[Task to complete] Give an exact copy of the data that follows, but none of its pictures.

<<<<

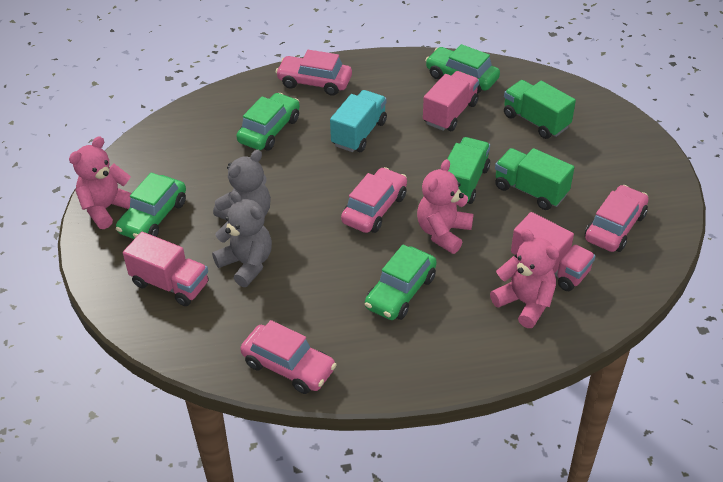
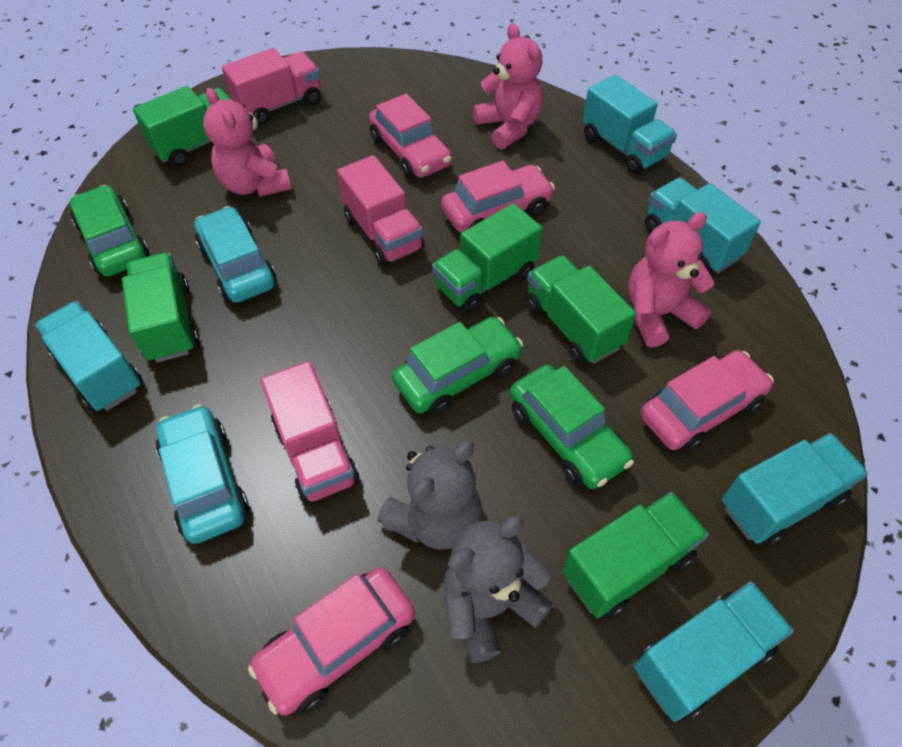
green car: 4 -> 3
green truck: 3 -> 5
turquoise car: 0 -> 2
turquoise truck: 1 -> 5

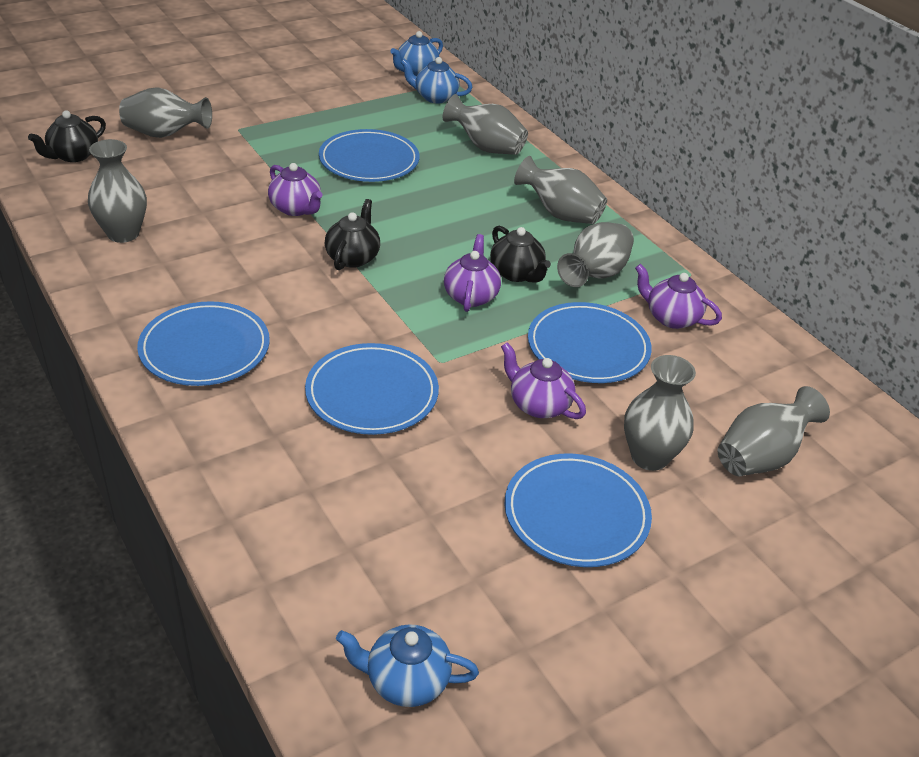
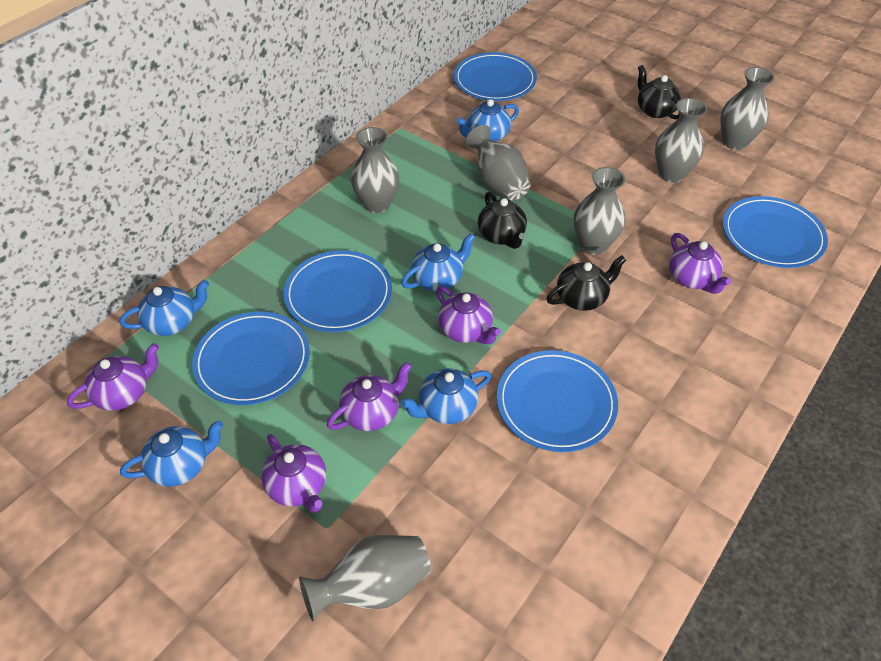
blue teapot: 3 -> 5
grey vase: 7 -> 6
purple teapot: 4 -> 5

>>>>

[Task result]
green car: 4 -> 3
green truck: 3 -> 5
turquoise car: 0 -> 2
turquoise truck: 1 -> 5

blue teapot: 3 -> 5
grey vase: 7 -> 6
purple teapot: 4 -> 5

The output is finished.